[Source material]

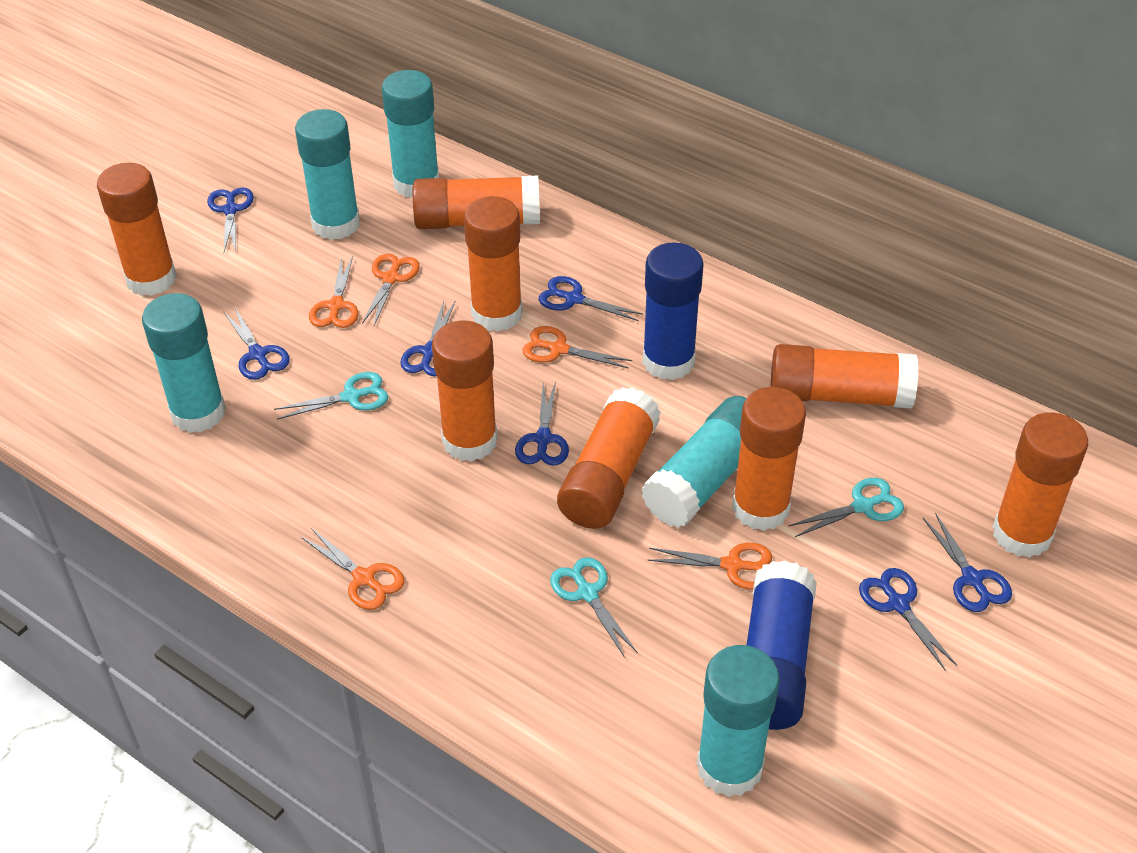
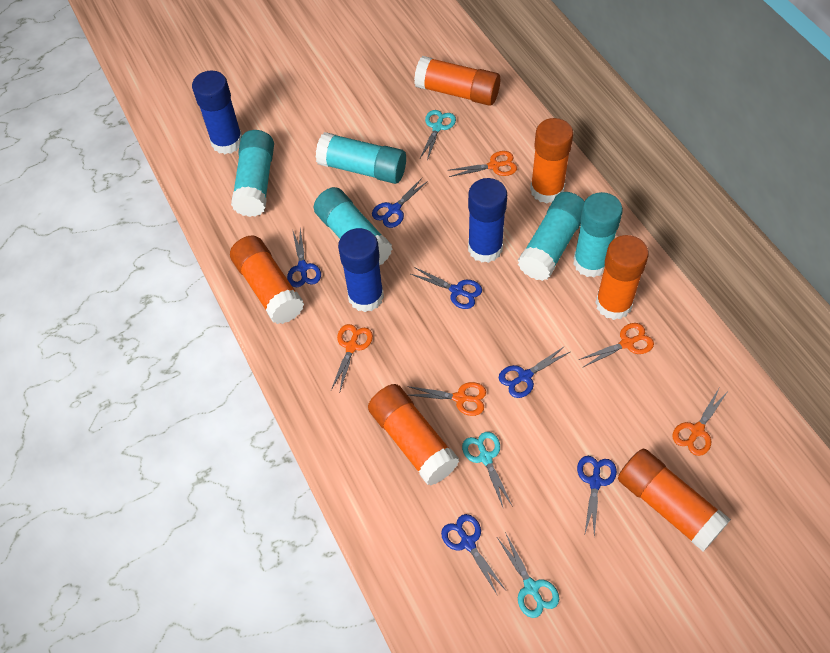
blue glue stick: 2 -> 3
blue scissors: 7 -> 6
orange glue stick: 8 -> 6

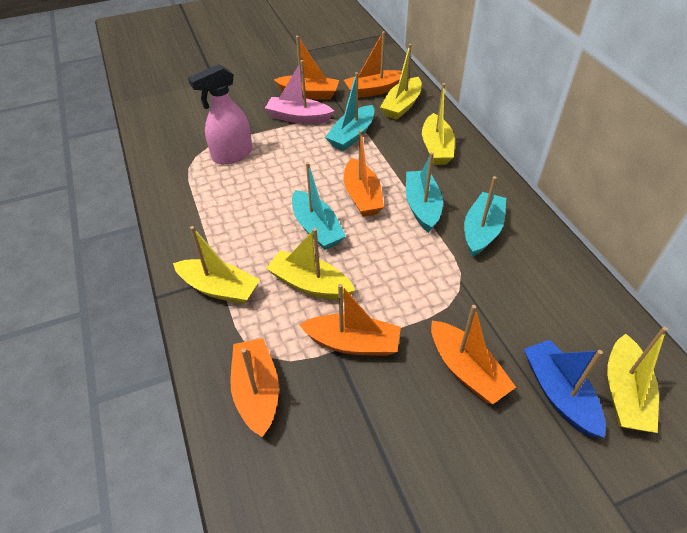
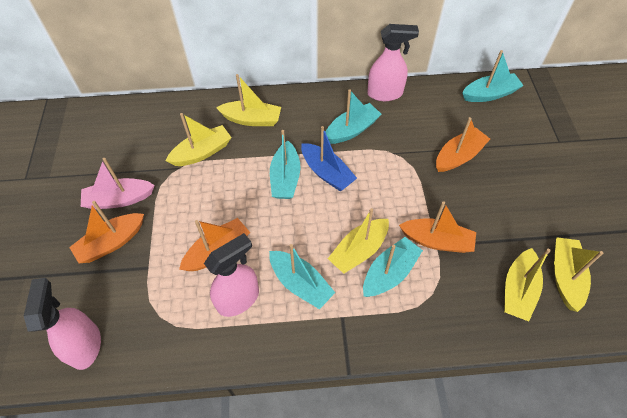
orange boat: 6 -> 4
pink spray bottle: 1 -> 3
turquoise boat: 4 -> 5

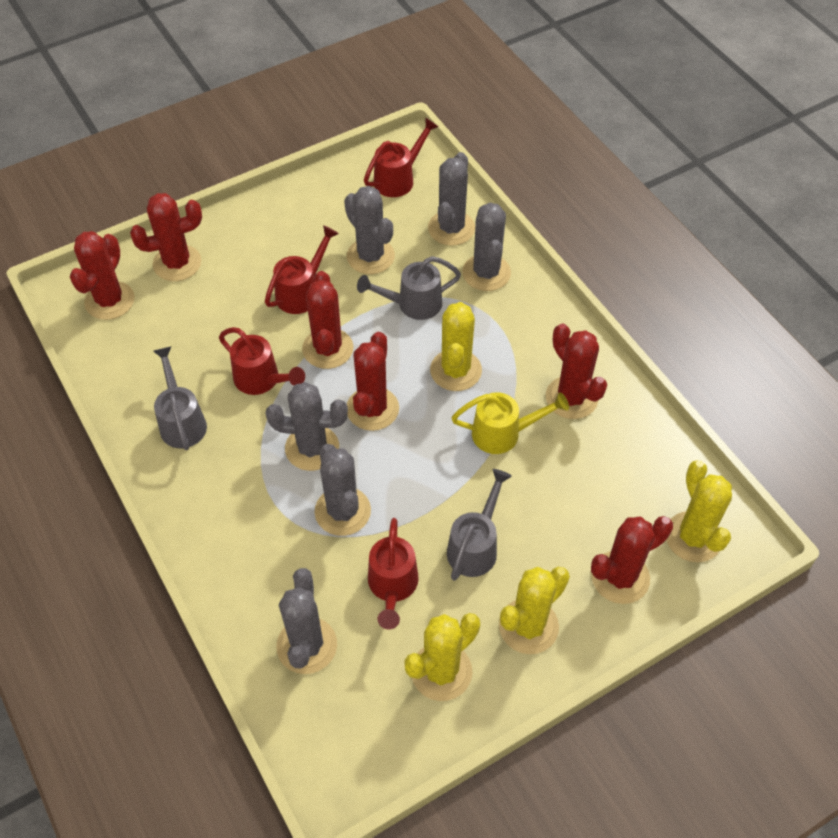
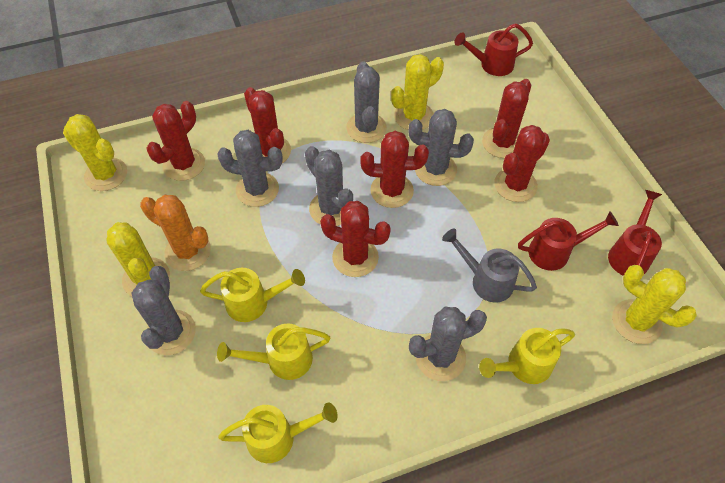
grey watering can: 3 -> 1
orange cactus: 0 -> 1
red watering can: 4 -> 3
yellow watering can: 1 -> 4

[/Source material]

What is needed:
Where a line contains "orange glue stick: 8 -> 6", begin there and transcribe every line through the last one of the records above, exactly and with no pictures.

Task output:
orange glue stick: 8 -> 6

orange boat: 6 -> 4
pink spray bottle: 1 -> 3
turquoise boat: 4 -> 5

grey watering can: 3 -> 1
orange cactus: 0 -> 1
red watering can: 4 -> 3
yellow watering can: 1 -> 4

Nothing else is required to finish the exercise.